The records below are to be duplicated character for character.
▼
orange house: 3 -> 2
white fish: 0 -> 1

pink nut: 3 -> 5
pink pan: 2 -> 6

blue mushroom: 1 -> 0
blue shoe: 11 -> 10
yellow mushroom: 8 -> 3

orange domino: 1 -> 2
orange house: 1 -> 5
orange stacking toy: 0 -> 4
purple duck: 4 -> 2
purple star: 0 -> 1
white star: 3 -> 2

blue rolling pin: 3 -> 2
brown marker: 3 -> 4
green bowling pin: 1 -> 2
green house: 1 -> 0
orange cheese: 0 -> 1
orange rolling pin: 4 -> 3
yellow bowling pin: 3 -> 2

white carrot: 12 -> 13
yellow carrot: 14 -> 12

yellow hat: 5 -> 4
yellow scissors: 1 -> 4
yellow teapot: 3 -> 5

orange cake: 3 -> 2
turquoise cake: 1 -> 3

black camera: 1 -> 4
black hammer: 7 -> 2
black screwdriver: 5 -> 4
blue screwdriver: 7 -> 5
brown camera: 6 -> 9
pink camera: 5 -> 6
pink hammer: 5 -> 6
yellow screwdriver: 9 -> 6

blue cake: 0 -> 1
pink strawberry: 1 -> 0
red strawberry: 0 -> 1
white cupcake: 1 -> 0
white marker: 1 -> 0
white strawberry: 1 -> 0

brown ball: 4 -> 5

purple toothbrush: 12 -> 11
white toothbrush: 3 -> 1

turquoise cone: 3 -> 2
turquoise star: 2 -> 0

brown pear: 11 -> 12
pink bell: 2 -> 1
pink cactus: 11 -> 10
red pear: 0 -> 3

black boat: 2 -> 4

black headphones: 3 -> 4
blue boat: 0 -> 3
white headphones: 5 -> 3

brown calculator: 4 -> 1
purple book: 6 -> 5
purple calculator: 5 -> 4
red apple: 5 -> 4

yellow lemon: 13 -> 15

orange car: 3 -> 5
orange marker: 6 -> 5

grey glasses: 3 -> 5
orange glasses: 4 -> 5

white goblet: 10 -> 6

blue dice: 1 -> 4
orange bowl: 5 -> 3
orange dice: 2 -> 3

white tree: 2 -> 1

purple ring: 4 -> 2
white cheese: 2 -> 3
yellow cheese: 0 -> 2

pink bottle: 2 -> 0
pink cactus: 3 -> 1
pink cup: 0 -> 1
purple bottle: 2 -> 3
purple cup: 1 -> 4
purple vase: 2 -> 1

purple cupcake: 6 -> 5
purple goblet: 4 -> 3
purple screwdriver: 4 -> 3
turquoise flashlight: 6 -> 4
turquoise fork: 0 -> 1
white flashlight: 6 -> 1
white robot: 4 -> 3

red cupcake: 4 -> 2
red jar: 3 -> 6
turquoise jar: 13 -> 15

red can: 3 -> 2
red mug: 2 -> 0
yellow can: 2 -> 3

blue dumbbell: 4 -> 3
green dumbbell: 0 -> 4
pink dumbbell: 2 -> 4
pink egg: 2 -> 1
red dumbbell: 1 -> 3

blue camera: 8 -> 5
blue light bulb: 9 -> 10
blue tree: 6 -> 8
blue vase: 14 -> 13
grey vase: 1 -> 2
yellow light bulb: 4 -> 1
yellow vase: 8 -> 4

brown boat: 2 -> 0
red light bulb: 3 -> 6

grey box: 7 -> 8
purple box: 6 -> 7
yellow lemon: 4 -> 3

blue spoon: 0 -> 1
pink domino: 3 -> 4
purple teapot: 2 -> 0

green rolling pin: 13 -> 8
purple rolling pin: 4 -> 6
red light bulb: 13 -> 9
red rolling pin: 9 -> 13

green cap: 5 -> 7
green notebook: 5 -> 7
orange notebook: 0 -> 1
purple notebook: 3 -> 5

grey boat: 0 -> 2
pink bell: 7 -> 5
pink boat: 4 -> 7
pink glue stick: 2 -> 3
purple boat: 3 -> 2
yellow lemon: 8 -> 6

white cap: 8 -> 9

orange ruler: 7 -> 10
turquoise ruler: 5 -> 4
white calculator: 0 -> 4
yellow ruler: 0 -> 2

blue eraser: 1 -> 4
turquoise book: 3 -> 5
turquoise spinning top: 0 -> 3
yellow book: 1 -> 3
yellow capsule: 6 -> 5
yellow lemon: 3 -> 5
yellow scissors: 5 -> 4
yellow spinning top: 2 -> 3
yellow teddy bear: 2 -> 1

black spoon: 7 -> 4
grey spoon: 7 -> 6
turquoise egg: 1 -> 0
▲
**Response to this exercise**
orange house: 3 -> 2
white fish: 0 -> 1

pink nut: 3 -> 5
pink pan: 2 -> 6

blue mushroom: 1 -> 0
blue shoe: 11 -> 10
yellow mushroom: 8 -> 3

orange domino: 1 -> 2
orange house: 1 -> 5
orange stacking toy: 0 -> 4
purple duck: 4 -> 2
purple star: 0 -> 1
white star: 3 -> 2

blue rolling pin: 3 -> 2
brown marker: 3 -> 4
green bowling pin: 1 -> 2
green house: 1 -> 0
orange cheese: 0 -> 1
orange rolling pin: 4 -> 3
yellow bowling pin: 3 -> 2

white carrot: 12 -> 13
yellow carrot: 14 -> 12

yellow hat: 5 -> 4
yellow scissors: 1 -> 4
yellow teapot: 3 -> 5

orange cake: 3 -> 2
turquoise cake: 1 -> 3

black camera: 1 -> 4
black hammer: 7 -> 2
black screwdriver: 5 -> 4
blue screwdriver: 7 -> 5
brown camera: 6 -> 9
pink camera: 5 -> 6
pink hammer: 5 -> 6
yellow screwdriver: 9 -> 6

blue cake: 0 -> 1
pink strawberry: 1 -> 0
red strawberry: 0 -> 1
white cupcake: 1 -> 0
white marker: 1 -> 0
white strawberry: 1 -> 0

brown ball: 4 -> 5

purple toothbrush: 12 -> 11
white toothbrush: 3 -> 1

turquoise cone: 3 -> 2
turquoise star: 2 -> 0

brown pear: 11 -> 12
pink bell: 2 -> 1
pink cactus: 11 -> 10
red pear: 0 -> 3

black boat: 2 -> 4

black headphones: 3 -> 4
blue boat: 0 -> 3
white headphones: 5 -> 3

brown calculator: 4 -> 1
purple book: 6 -> 5
purple calculator: 5 -> 4
red apple: 5 -> 4

yellow lemon: 13 -> 15

orange car: 3 -> 5
orange marker: 6 -> 5

grey glasses: 3 -> 5
orange glasses: 4 -> 5

white goblet: 10 -> 6

blue dice: 1 -> 4
orange bowl: 5 -> 3
orange dice: 2 -> 3

white tree: 2 -> 1

purple ring: 4 -> 2
white cheese: 2 -> 3
yellow cheese: 0 -> 2

pink bottle: 2 -> 0
pink cactus: 3 -> 1
pink cup: 0 -> 1
purple bottle: 2 -> 3
purple cup: 1 -> 4
purple vase: 2 -> 1

purple cupcake: 6 -> 5
purple goblet: 4 -> 3
purple screwdriver: 4 -> 3
turquoise flashlight: 6 -> 4
turquoise fork: 0 -> 1
white flashlight: 6 -> 1
white robot: 4 -> 3

red cupcake: 4 -> 2
red jar: 3 -> 6
turquoise jar: 13 -> 15

red can: 3 -> 2
red mug: 2 -> 0
yellow can: 2 -> 3

blue dumbbell: 4 -> 3
green dumbbell: 0 -> 4
pink dumbbell: 2 -> 4
pink egg: 2 -> 1
red dumbbell: 1 -> 3

blue camera: 8 -> 5
blue light bulb: 9 -> 10
blue tree: 6 -> 8
blue vase: 14 -> 13
grey vase: 1 -> 2
yellow light bulb: 4 -> 1
yellow vase: 8 -> 4

brown boat: 2 -> 0
red light bulb: 3 -> 6

grey box: 7 -> 8
purple box: 6 -> 7
yellow lemon: 4 -> 3

blue spoon: 0 -> 1
pink domino: 3 -> 4
purple teapot: 2 -> 0

green rolling pin: 13 -> 8
purple rolling pin: 4 -> 6
red light bulb: 13 -> 9
red rolling pin: 9 -> 13

green cap: 5 -> 7
green notebook: 5 -> 7
orange notebook: 0 -> 1
purple notebook: 3 -> 5

grey boat: 0 -> 2
pink bell: 7 -> 5
pink boat: 4 -> 7
pink glue stick: 2 -> 3
purple boat: 3 -> 2
yellow lemon: 8 -> 6

white cap: 8 -> 9

orange ruler: 7 -> 10
turquoise ruler: 5 -> 4
white calculator: 0 -> 4
yellow ruler: 0 -> 2

blue eraser: 1 -> 4
turquoise book: 3 -> 5
turquoise spinning top: 0 -> 3
yellow book: 1 -> 3
yellow capsule: 6 -> 5
yellow lemon: 3 -> 5
yellow scissors: 5 -> 4
yellow spinning top: 2 -> 3
yellow teddy bear: 2 -> 1

black spoon: 7 -> 4
grey spoon: 7 -> 6
turquoise egg: 1 -> 0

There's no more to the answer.